▸ DIRECTIVE:
Please transcribe the lines from the very first one up to and including the line with "2005 [1010, 210]", keeping each one unchanged.

▸ TASK DATA:
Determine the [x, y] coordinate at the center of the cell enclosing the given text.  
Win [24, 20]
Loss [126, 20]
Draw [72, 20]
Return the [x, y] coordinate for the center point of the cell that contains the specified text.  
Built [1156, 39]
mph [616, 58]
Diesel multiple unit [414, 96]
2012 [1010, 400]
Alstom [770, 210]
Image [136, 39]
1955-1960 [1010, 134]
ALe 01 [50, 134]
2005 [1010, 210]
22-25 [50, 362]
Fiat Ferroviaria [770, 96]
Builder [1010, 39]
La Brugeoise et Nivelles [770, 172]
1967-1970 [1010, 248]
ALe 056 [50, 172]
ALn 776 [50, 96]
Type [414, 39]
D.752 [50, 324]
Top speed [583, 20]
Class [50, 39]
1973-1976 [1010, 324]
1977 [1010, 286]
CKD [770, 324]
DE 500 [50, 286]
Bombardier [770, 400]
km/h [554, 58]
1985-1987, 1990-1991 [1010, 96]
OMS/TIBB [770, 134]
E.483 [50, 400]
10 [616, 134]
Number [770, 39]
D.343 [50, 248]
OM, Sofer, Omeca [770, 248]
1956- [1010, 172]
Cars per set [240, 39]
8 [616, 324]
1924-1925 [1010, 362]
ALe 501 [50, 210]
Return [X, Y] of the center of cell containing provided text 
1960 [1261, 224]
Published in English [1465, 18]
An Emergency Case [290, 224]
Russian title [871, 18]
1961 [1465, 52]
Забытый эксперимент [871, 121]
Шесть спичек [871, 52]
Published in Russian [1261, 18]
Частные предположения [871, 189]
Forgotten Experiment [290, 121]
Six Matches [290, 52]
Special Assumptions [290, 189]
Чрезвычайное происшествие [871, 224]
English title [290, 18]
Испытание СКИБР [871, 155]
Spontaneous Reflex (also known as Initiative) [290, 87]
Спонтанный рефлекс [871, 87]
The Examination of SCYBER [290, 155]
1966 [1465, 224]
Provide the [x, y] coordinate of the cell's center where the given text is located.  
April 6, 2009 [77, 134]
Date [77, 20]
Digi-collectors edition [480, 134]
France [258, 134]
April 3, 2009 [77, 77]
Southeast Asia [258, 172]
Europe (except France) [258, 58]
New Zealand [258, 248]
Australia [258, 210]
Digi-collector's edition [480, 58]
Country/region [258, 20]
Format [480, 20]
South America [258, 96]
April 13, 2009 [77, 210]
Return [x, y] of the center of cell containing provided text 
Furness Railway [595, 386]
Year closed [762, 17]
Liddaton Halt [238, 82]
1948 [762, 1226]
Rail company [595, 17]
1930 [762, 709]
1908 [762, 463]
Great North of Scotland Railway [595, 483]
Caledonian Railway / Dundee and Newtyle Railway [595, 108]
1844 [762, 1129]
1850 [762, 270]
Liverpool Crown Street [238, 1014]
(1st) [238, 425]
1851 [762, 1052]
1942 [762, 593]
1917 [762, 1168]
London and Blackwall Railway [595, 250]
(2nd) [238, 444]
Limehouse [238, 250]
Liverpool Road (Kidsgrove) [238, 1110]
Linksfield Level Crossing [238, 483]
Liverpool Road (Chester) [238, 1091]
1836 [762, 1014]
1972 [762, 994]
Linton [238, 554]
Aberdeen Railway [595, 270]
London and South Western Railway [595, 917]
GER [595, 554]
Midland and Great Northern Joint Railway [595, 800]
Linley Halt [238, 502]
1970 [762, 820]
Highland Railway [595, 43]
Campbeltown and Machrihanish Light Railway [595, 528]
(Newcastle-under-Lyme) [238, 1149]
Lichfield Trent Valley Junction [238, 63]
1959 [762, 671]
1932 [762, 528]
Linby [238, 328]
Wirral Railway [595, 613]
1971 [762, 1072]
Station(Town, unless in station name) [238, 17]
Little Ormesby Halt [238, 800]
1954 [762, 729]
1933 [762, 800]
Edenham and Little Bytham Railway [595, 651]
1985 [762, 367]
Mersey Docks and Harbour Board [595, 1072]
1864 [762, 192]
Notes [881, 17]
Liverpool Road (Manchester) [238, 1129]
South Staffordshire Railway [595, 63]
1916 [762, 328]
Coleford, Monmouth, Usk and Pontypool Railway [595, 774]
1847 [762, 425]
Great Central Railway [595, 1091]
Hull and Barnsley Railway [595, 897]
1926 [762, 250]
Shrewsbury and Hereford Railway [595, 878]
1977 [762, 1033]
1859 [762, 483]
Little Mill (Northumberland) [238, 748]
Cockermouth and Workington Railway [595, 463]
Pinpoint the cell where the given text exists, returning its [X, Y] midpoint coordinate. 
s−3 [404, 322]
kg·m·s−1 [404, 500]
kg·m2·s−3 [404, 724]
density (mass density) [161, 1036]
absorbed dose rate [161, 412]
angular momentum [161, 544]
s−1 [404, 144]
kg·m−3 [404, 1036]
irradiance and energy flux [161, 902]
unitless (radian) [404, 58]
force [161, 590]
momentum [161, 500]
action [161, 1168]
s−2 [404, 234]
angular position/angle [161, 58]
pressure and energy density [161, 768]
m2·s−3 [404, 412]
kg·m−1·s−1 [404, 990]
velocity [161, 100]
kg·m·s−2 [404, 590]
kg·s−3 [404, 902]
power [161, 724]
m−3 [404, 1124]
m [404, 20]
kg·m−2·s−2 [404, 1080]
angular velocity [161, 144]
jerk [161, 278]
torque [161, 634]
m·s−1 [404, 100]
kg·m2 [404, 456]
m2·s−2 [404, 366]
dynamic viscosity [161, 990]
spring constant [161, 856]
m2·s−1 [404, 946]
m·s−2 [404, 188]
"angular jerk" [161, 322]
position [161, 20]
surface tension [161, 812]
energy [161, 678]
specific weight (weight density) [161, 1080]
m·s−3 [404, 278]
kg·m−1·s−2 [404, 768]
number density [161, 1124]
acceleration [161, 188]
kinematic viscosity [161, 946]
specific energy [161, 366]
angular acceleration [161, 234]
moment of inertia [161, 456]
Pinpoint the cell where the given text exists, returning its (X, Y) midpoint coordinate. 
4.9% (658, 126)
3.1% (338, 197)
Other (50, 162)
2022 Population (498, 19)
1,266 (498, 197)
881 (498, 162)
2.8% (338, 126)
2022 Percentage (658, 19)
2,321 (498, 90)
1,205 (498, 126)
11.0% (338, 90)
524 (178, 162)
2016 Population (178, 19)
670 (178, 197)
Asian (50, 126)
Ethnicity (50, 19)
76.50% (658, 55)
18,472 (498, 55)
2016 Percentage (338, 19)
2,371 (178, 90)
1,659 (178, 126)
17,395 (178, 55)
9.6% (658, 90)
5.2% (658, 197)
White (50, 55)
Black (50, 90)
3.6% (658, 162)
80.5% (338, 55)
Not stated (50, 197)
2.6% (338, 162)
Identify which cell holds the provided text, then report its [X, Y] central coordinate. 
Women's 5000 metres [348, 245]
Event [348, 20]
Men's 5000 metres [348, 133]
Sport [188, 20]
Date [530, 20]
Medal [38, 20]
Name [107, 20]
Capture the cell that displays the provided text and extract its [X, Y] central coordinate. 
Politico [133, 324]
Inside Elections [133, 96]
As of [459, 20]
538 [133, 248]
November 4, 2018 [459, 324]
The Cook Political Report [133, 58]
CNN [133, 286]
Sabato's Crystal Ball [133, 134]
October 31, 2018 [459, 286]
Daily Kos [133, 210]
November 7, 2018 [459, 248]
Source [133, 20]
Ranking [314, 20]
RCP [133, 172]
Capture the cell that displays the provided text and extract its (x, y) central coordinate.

▸ ANSWER TO THIS TASK:
Determine the [x, y] coordinate at the center of the cell enclosing the given text.  
Win [24, 20]
Loss [126, 20]
Draw [72, 20]
Return the [x, y] coordinate for the center point of the cell that contains the specified text.  
Built [1156, 39]
mph [616, 58]
Diesel multiple unit [414, 96]
2012 [1010, 400]
Alstom [770, 210]
Image [136, 39]
1955-1960 [1010, 134]
ALe 01 [50, 134]
2005 [1010, 210]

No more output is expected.